### INSTRUCTIONS FOR THE TASK
Please copy out the entries below, swapping each "center point" for "middle point" and keeping everything else the same.

++++++++++++++++++++

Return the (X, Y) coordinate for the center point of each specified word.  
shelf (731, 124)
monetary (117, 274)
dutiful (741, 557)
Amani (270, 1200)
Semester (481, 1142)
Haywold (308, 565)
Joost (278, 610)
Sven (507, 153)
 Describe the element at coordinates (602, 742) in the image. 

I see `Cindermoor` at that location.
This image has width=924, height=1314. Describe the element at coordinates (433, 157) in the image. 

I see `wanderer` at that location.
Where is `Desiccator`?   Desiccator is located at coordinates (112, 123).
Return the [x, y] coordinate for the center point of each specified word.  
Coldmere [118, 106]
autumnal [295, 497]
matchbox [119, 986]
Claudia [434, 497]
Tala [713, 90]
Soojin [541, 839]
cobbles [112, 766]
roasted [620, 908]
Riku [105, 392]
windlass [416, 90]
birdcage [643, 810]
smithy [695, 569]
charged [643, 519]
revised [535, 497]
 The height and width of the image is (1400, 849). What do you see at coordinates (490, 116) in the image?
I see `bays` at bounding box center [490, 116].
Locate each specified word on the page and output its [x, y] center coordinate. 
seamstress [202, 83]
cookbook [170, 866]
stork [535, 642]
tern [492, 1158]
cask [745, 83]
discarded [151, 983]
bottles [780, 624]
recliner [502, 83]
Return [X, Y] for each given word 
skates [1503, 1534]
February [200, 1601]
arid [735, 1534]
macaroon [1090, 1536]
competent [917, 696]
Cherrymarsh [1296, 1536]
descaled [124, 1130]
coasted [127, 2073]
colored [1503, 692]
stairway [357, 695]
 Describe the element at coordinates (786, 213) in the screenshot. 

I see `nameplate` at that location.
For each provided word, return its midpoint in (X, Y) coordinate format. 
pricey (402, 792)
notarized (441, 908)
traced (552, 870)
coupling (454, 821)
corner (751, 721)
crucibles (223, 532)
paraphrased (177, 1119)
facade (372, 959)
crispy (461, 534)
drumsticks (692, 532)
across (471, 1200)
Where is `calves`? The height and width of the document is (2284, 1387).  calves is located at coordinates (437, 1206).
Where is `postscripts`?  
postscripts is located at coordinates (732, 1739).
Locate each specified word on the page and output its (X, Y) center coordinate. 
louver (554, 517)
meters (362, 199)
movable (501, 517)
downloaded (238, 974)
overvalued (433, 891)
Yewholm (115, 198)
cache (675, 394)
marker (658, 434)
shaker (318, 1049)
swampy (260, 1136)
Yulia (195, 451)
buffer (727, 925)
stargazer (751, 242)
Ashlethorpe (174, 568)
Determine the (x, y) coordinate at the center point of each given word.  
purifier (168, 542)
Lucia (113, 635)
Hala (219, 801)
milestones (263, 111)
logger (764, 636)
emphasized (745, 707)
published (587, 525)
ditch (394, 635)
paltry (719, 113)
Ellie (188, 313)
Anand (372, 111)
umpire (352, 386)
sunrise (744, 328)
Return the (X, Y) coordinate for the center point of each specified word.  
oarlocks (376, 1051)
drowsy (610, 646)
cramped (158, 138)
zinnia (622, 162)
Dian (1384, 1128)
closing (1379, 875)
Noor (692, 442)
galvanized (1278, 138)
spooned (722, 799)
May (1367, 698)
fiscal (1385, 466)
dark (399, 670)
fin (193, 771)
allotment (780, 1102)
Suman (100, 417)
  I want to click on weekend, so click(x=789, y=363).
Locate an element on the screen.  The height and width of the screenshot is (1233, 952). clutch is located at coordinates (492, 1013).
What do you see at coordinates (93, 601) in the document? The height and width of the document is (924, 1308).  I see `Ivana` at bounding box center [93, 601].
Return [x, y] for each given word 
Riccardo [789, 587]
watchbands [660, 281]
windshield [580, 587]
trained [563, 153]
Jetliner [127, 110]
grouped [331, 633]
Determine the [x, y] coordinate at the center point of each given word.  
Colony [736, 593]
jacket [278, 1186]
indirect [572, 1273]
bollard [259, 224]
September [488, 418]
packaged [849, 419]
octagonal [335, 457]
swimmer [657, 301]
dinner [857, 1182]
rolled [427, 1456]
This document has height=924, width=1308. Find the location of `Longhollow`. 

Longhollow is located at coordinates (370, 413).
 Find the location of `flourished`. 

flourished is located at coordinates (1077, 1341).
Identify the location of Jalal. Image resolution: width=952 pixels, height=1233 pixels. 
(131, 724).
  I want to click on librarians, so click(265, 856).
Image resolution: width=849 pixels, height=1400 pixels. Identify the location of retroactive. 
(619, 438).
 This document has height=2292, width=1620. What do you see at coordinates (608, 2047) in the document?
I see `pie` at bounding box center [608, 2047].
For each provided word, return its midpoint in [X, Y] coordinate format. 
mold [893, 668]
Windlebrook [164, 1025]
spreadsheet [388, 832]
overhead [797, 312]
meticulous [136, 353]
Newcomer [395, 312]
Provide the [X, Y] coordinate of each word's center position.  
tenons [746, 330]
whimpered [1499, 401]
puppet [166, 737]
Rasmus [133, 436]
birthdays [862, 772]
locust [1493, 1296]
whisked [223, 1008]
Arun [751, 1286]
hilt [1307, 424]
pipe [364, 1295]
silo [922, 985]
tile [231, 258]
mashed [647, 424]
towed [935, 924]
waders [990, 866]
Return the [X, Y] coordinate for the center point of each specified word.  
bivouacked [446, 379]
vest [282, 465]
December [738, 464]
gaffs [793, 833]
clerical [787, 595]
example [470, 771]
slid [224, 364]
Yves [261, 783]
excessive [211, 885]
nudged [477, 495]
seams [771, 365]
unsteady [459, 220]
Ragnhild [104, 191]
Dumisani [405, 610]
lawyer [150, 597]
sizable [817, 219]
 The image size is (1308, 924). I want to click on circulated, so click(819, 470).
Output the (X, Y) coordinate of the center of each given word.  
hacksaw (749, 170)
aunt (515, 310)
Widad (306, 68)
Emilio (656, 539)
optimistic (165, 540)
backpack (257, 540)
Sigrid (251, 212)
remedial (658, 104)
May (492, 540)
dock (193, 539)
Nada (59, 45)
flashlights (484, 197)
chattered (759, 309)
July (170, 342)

++++++++++++++++++++

### EXERCISE RESPONSE
Return the (X, Y) coordinate for the middle point of each specified word.  
shelf (731, 124)
monetary (117, 274)
dutiful (741, 557)
Amani (270, 1200)
Semester (481, 1142)
Haywold (308, 565)
Joost (278, 610)
Sven (507, 153)
 Describe the element at coordinates (602, 742) in the image. 

I see `Cindermoor` at that location.
This image has width=924, height=1314. Describe the element at coordinates (433, 157) in the image. 

I see `wanderer` at that location.
Where is `Desiccator`?   Desiccator is located at coordinates (112, 123).
Return the [x, y] coordinate for the middle point of each specified word.  
Coldmere [118, 106]
autumnal [295, 497]
matchbox [119, 986]
Claudia [434, 497]
Tala [713, 90]
Soojin [541, 839]
cobbles [112, 766]
roasted [620, 908]
Riku [105, 392]
windlass [416, 90]
birdcage [643, 810]
smithy [695, 569]
charged [643, 519]
revised [535, 497]
 The height and width of the image is (1400, 849). What do you see at coordinates (490, 116) in the image?
I see `bays` at bounding box center [490, 116].
Locate each specified word on the page and output its [x, y] center coordinate. 
seamstress [202, 83]
cookbook [170, 866]
stork [535, 642]
tern [492, 1158]
cask [745, 83]
discarded [151, 983]
bottles [780, 624]
recliner [502, 83]
Return [X, Y] for each given word 
skates [1503, 1534]
February [200, 1601]
arid [735, 1534]
macaroon [1090, 1536]
competent [917, 696]
Cherrymarsh [1296, 1536]
descaled [124, 1130]
coasted [127, 2073]
colored [1503, 692]
stairway [357, 695]
 Describe the element at coordinates (786, 213) in the screenshot. 

I see `nameplate` at that location.
For each provided word, return its midpoint in (X, Y) coordinate format. 
pricey (402, 792)
notarized (441, 908)
traced (552, 870)
coupling (454, 821)
corner (751, 721)
crucibles (223, 532)
paraphrased (177, 1119)
facade (372, 959)
crispy (461, 534)
drumsticks (692, 532)
across (471, 1200)
Where is `calves`? The height and width of the document is (2284, 1387).  calves is located at coordinates (437, 1206).
Where is `postscripts`?  
postscripts is located at coordinates (732, 1739).
Locate each specified word on the page and output its (X, Y) center coordinate. 
louver (554, 517)
meters (362, 199)
movable (501, 517)
downloaded (238, 974)
overvalued (433, 891)
Yewholm (115, 198)
cache (675, 394)
marker (658, 434)
shaker (318, 1049)
swampy (260, 1136)
Yulia (195, 451)
buffer (727, 925)
stargazer (751, 242)
Ashlethorpe (174, 568)
Determine the (x, y) coordinate at the middle point of each given word.  
purifier (168, 542)
Lucia (113, 635)
Hala (219, 801)
milestones (263, 111)
logger (764, 636)
emphasized (745, 707)
published (587, 525)
ditch (394, 635)
paltry (719, 113)
Ellie (188, 313)
Anand (372, 111)
umpire (352, 386)
sunrise (744, 328)
Return the (X, Y) coordinate for the middle point of each specified word.  
oarlocks (376, 1051)
drowsy (610, 646)
cramped (158, 138)
zinnia (622, 162)
Dian (1384, 1128)
closing (1379, 875)
Noor (692, 442)
galvanized (1278, 138)
spooned (722, 799)
May (1367, 698)
fiscal (1385, 466)
dark (399, 670)
fin (193, 771)
allotment (780, 1102)
Suman (100, 417)
  I want to click on weekend, so click(x=789, y=363).
Locate an element on the screen.  The height and width of the screenshot is (1233, 952). clutch is located at coordinates (492, 1013).
What do you see at coordinates (93, 601) in the document? The height and width of the document is (924, 1308).  I see `Ivana` at bounding box center [93, 601].
Return [x, y] for each given word 
Riccardo [789, 587]
watchbands [660, 281]
windshield [580, 587]
trained [563, 153]
Jetliner [127, 110]
grouped [331, 633]
Determine the [x, y] coordinate at the middle point of each given word.  
Colony [736, 593]
jacket [278, 1186]
indirect [572, 1273]
bollard [259, 224]
September [488, 418]
packaged [849, 419]
octagonal [335, 457]
swimmer [657, 301]
dinner [857, 1182]
rolled [427, 1456]
This document has height=924, width=1308. Find the location of `Longhollow`. 

Longhollow is located at coordinates (370, 413).
 Find the location of `flourished`. 

flourished is located at coordinates (1077, 1341).
Identify the location of Jalal. Image resolution: width=952 pixels, height=1233 pixels. 
(131, 724).
  I want to click on librarians, so click(265, 856).
Image resolution: width=849 pixels, height=1400 pixels. Identify the location of retroactive. 
(619, 438).
 This document has height=2292, width=1620. What do you see at coordinates (608, 2047) in the document?
I see `pie` at bounding box center [608, 2047].
For each provided word, return its midpoint in [X, Y] coordinate format. 
mold [893, 668]
Windlebrook [164, 1025]
spreadsheet [388, 832]
overhead [797, 312]
meticulous [136, 353]
Newcomer [395, 312]
Provide the [X, Y] coordinate of each word's center position.  
tenons [746, 330]
whimpered [1499, 401]
puppet [166, 737]
Rasmus [133, 436]
birthdays [862, 772]
locust [1493, 1296]
whisked [223, 1008]
Arun [751, 1286]
hilt [1307, 424]
pipe [364, 1295]
silo [922, 985]
tile [231, 258]
mashed [647, 424]
towed [935, 924]
waders [990, 866]
Return the [X, Y] coordinate for the middle point of each specified word.  
bivouacked [446, 379]
vest [282, 465]
December [738, 464]
gaffs [793, 833]
clerical [787, 595]
example [470, 771]
slid [224, 364]
Yves [261, 783]
excessive [211, 885]
nudged [477, 495]
seams [771, 365]
unsteady [459, 220]
Ragnhild [104, 191]
Dumisani [405, 610]
lawyer [150, 597]
sizable [817, 219]
 The image size is (1308, 924). I want to click on circulated, so click(819, 470).
Output the (X, Y) coordinate of the center of each given word.  
hacksaw (749, 170)
aunt (515, 310)
Widad (306, 68)
Emilio (656, 539)
optimistic (165, 540)
backpack (257, 540)
Sigrid (251, 212)
remedial (658, 104)
May (492, 540)
dock (193, 539)
Nada (59, 45)
flashlights (484, 197)
chattered (759, 309)
July (170, 342)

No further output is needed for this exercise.